Data to examine:

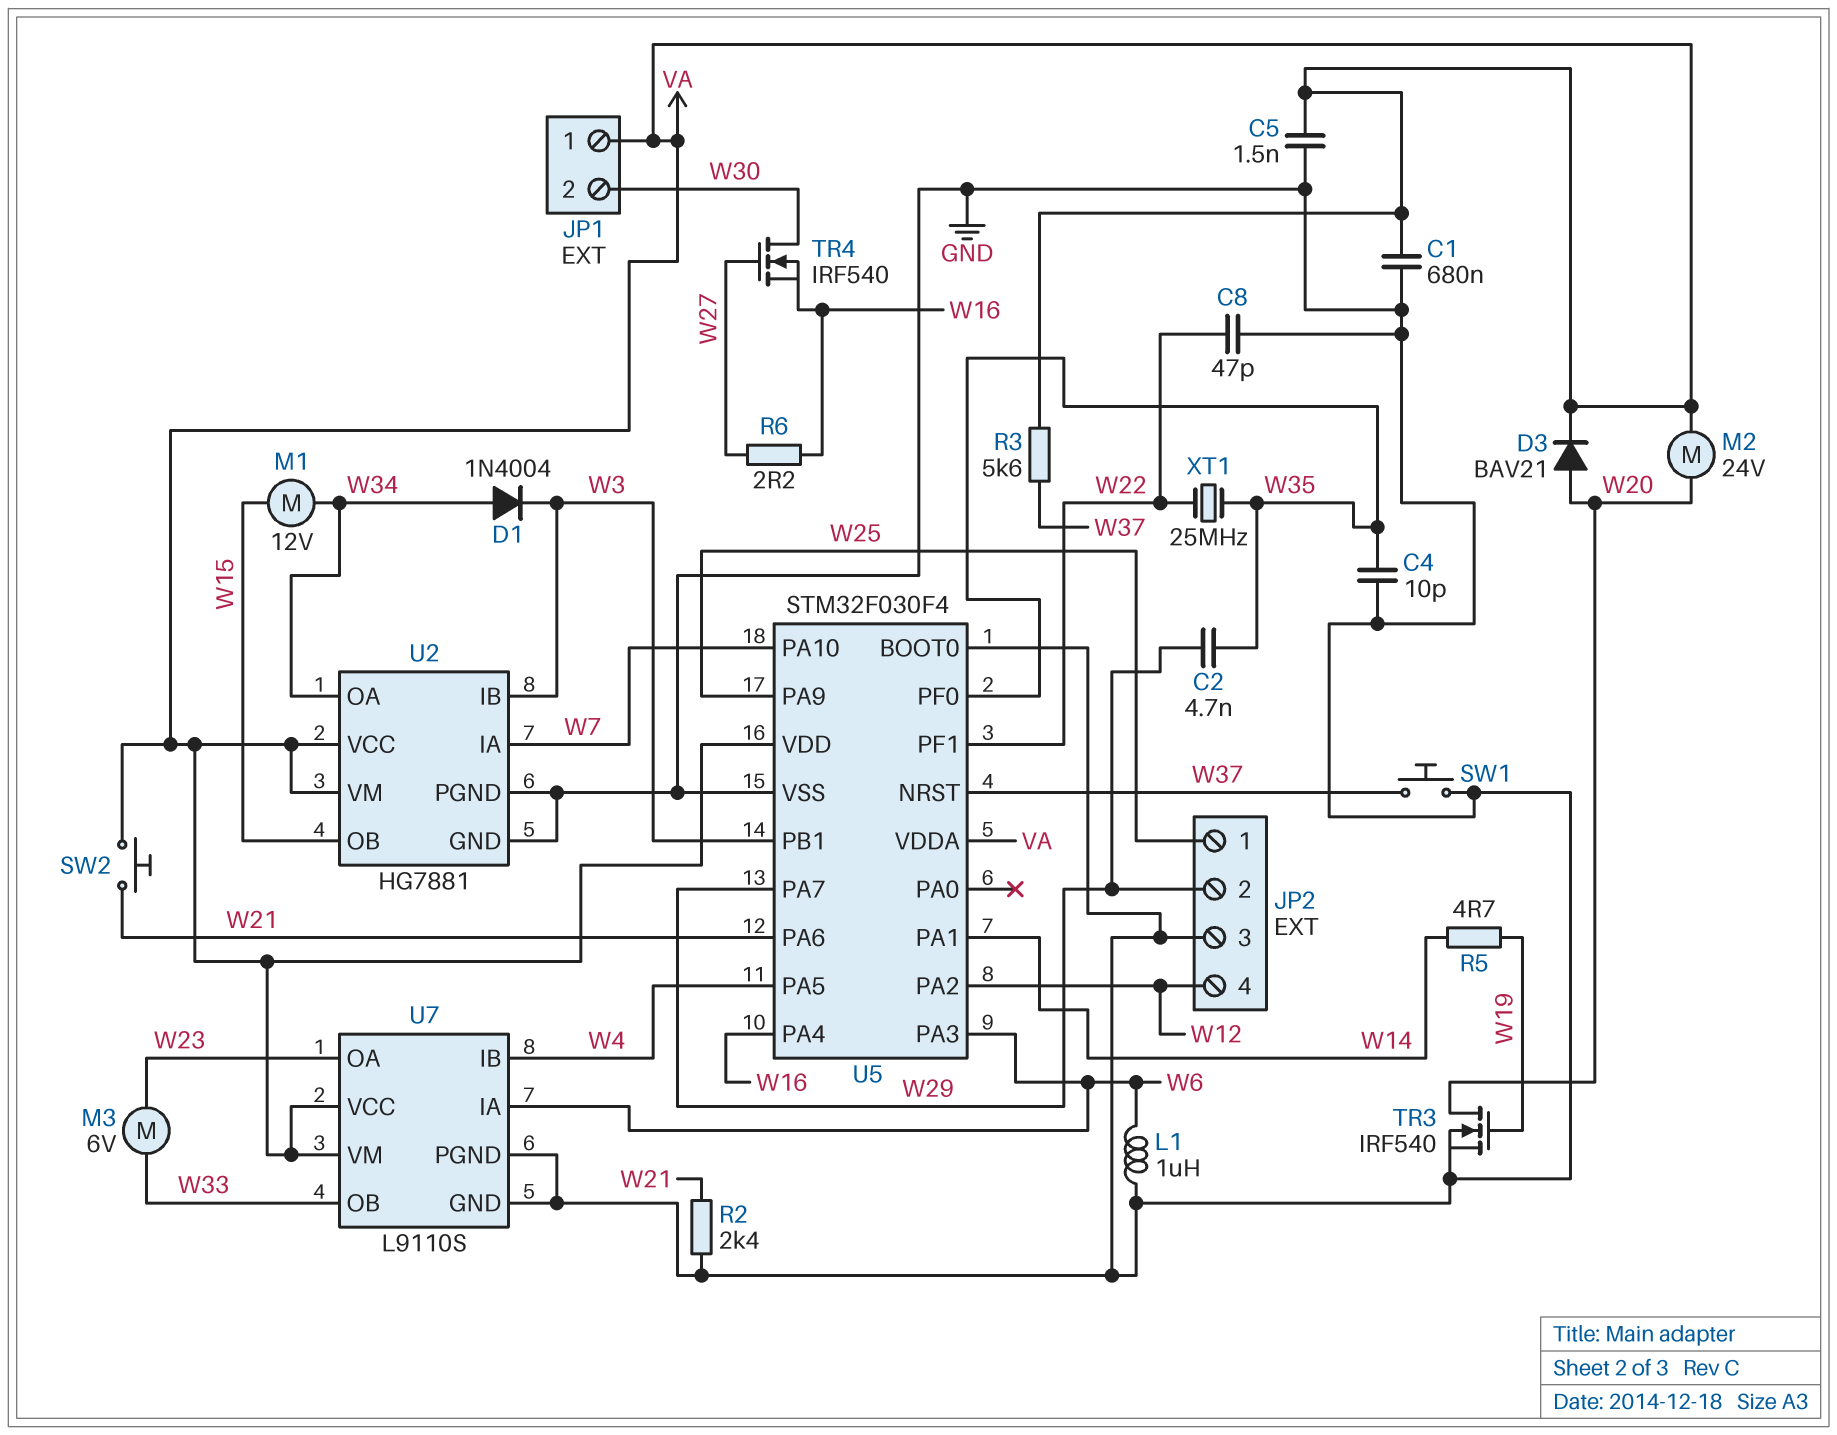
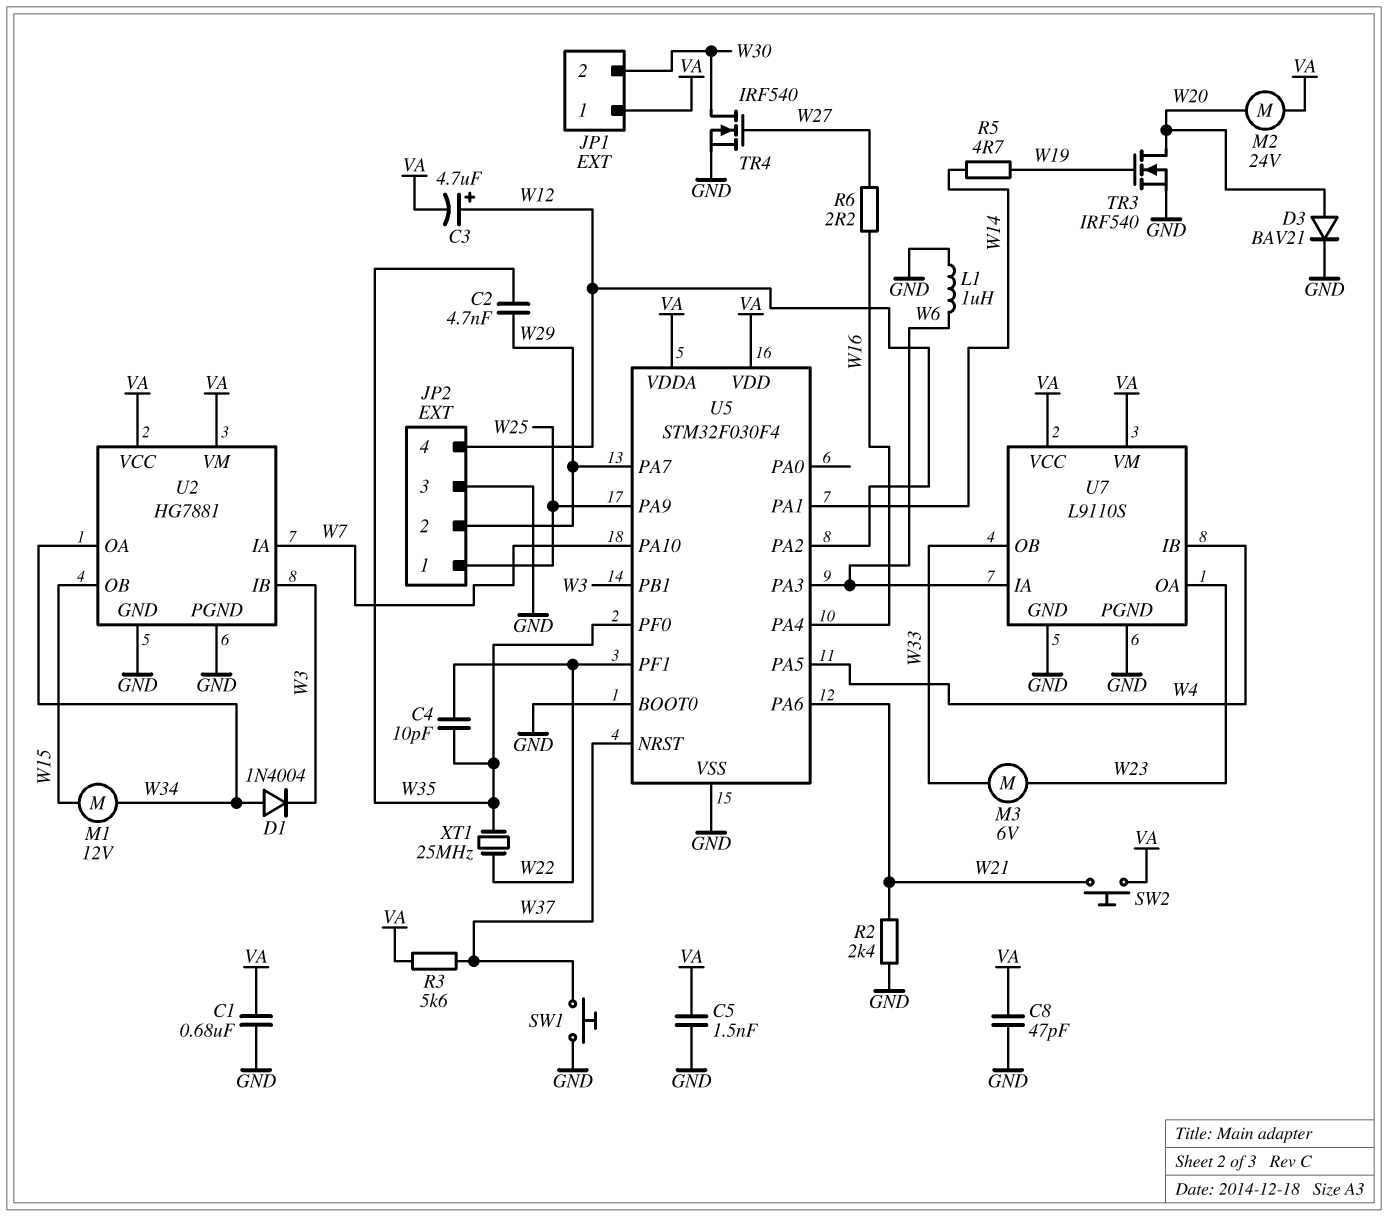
C3: none -> 4.7uF (plus W12, minus VA)
C4: 10pF (GND, W35) -> 10pF (W22, W35)
C8: 47pF (GND, W22) -> 47pF (GND, VA)
D3: diode BAV21 (A W20, K VA) -> diode BAV21 (A W20, K GND)
TR4: NMOS IRF540 (G W27, D W30, S W16) -> NMOS IRF540 (G W27, D W30, S GND)

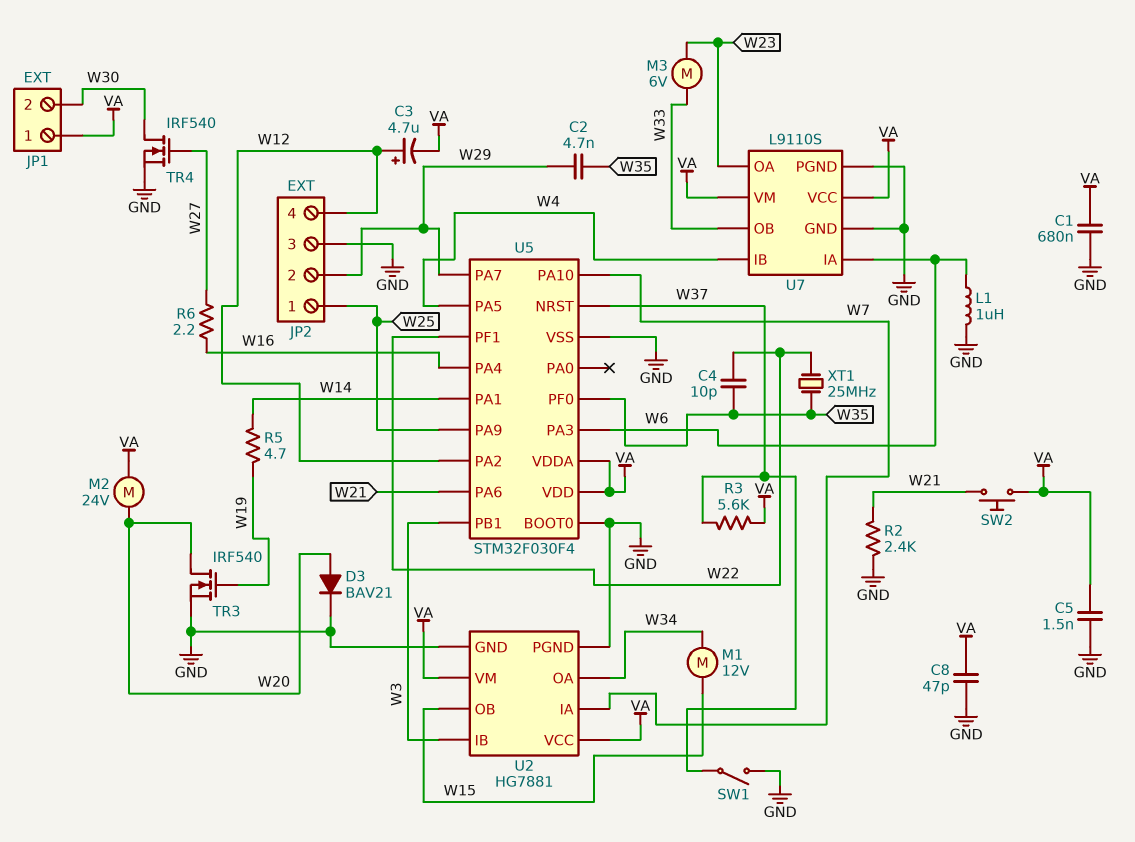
D1: diode 1N4004 (A W34, K W3) -> none
SW1: button (GND, W37) -> switch (GND, W37)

Directions for this task:
Could you give all the records again, exactly, minus the pictures?

Task solution:
C3: none -> 4.7uF (plus W12, minus VA)
C4: 10pF (GND, W35) -> 10pF (W22, W35)
C8: 47pF (GND, W22) -> 47pF (GND, VA)
D3: diode BAV21 (A W20, K VA) -> diode BAV21 (A W20, K GND)
TR4: NMOS IRF540 (G W27, D W30, S W16) -> NMOS IRF540 (G W27, D W30, S GND)

D1: diode 1N4004 (A W34, K W3) -> none
SW1: button (GND, W37) -> switch (GND, W37)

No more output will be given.